TASK: Taking the line that contains "green brick L4" as the first and the final line of the records as the last, write out every line between them exactly, ends included, and nothing else.

Object change listings:
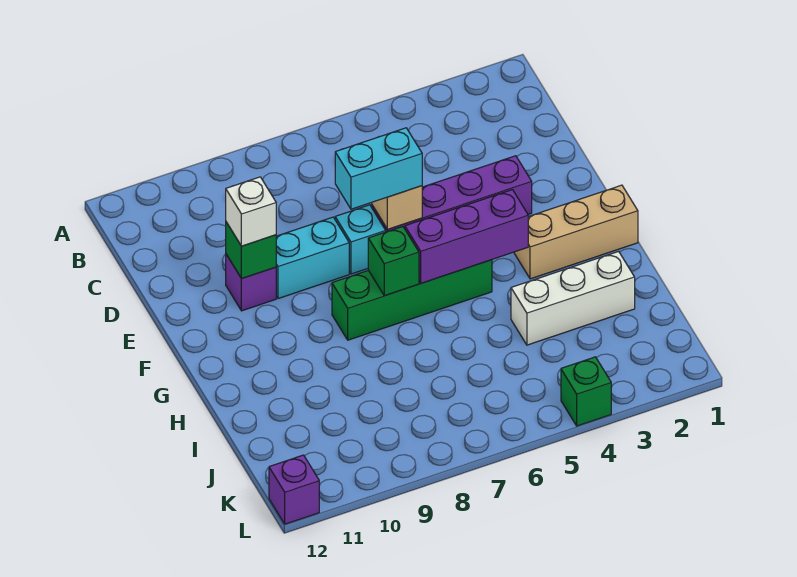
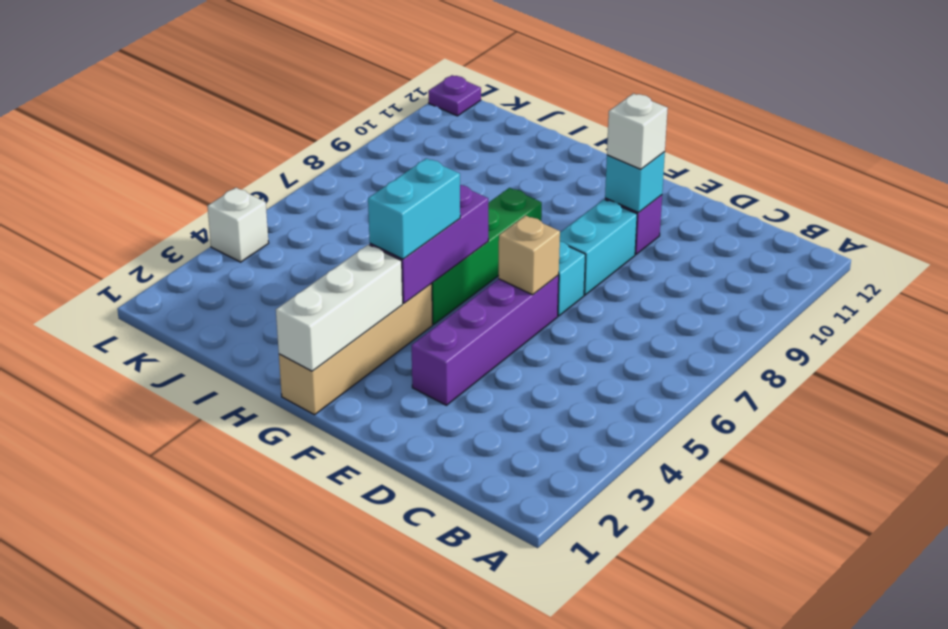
cyan brick E6:E7 level 3 -> cyan brick G4:G5 level 3
green brick E10 level 2 -> cyan brick E10 level 2
tan brick G1:G3 level 1 -> tan brick G1:G4 level 1
green brick G7 level 2 -> none
white brick I2:I4 level 1 -> white brick G1:G3 level 2
green brick L4 level 1 -> white brick L4 level 1
purple brick L12 level 1 -> purple plate L12 level 1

EXPECTED ANSWER:
green brick L4 level 1 -> white brick L4 level 1
purple brick L12 level 1 -> purple plate L12 level 1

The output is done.